Problem to solve:
The full listing below should be copied verbatim.

Dataset content:
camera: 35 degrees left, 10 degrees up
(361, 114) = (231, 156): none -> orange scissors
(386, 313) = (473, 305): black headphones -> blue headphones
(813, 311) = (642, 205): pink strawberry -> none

Result of the exercise:
camera: 35 degrees left, 10 degrees up
(361, 114) = (231, 156): none -> orange scissors
(386, 313) = (473, 305): black headphones -> blue headphones
(813, 311) = (642, 205): pink strawberry -> none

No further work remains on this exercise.